** What the exercise asks **
Retype each of the following lines word for word, leaving the pictures out of your answer.

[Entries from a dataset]
>>>>

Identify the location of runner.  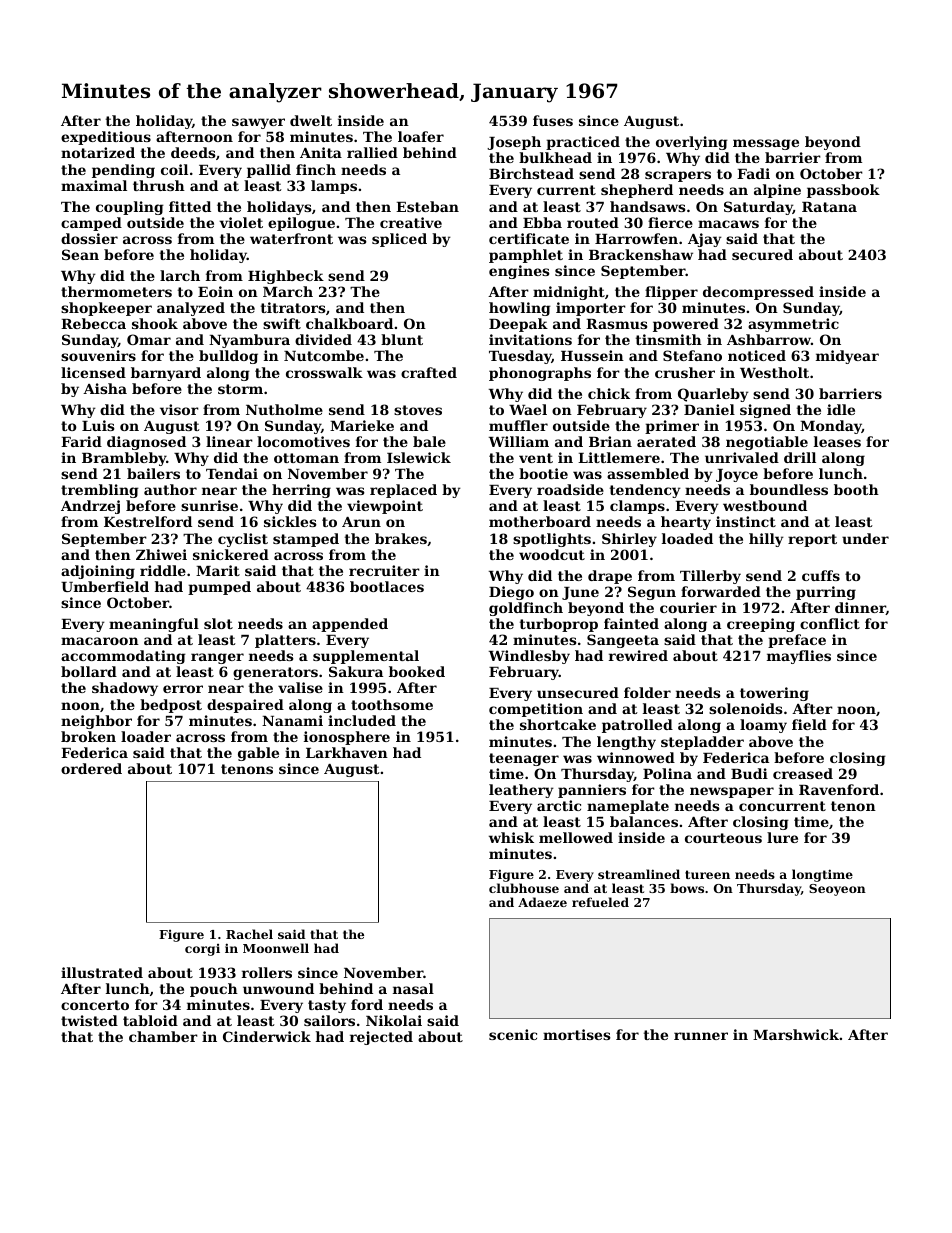
(701, 1036).
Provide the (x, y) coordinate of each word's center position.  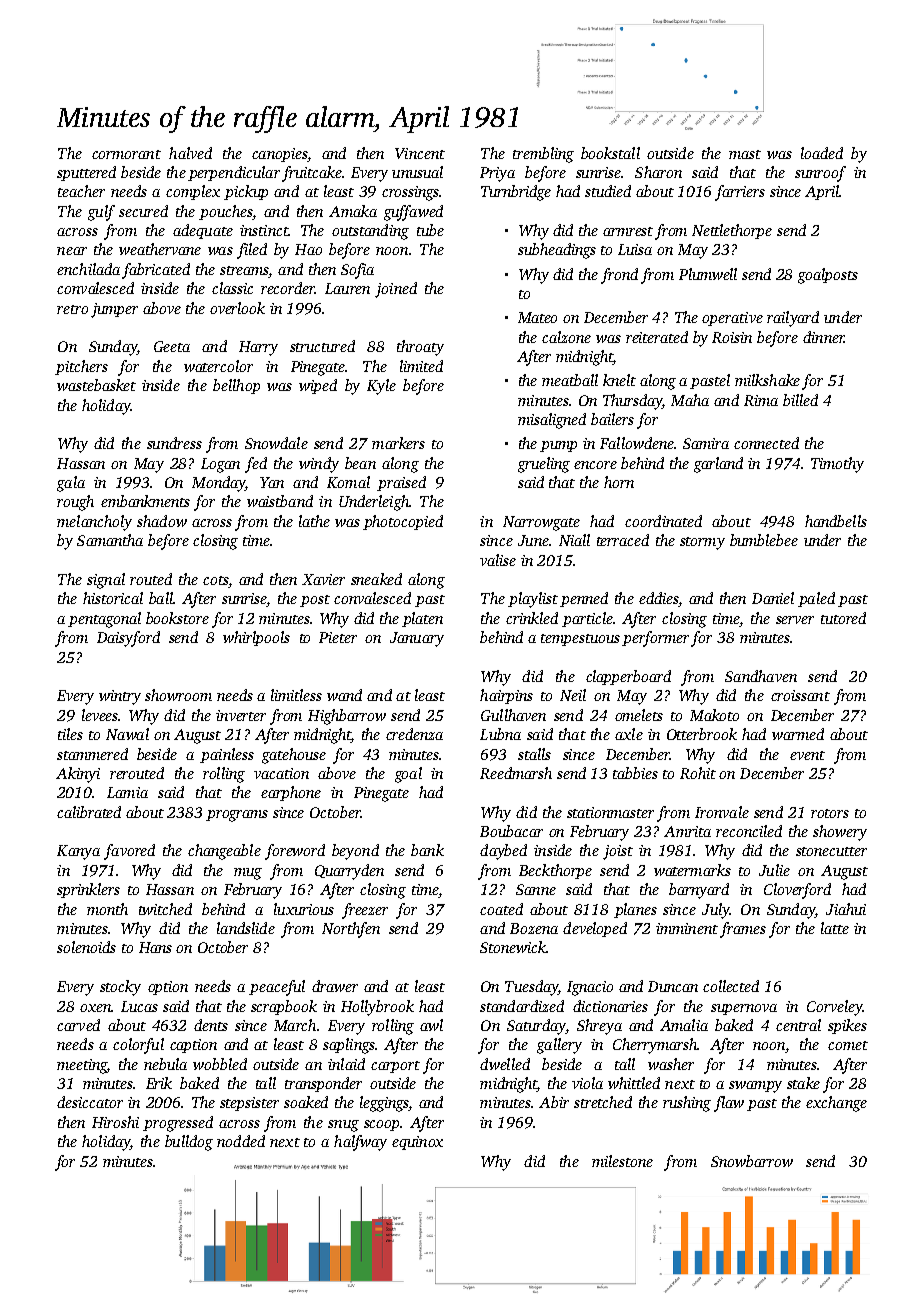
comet (848, 1045)
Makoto (714, 715)
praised (401, 483)
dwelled (505, 1064)
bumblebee (764, 540)
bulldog (189, 1143)
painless (227, 755)
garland (718, 465)
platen (422, 619)
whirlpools (256, 638)
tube (430, 230)
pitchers (81, 367)
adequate (203, 231)
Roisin (732, 337)
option (168, 988)
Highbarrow (347, 717)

<<<<

** Exercise response **
Identify the location of runner.  
(701, 1036).
Provide the (x, y) coordinate of each word's center position.  
comet (848, 1045)
Makoto (714, 715)
praised (401, 483)
dwelled (505, 1064)
bumblebee (764, 540)
bulldog (189, 1143)
painless (227, 755)
garland (718, 465)
platen (422, 619)
whirlpools (256, 638)
tube (430, 230)
pitchers (81, 367)
adequate (203, 231)
Roisin (732, 337)
option (168, 988)
Highbarrow (347, 717)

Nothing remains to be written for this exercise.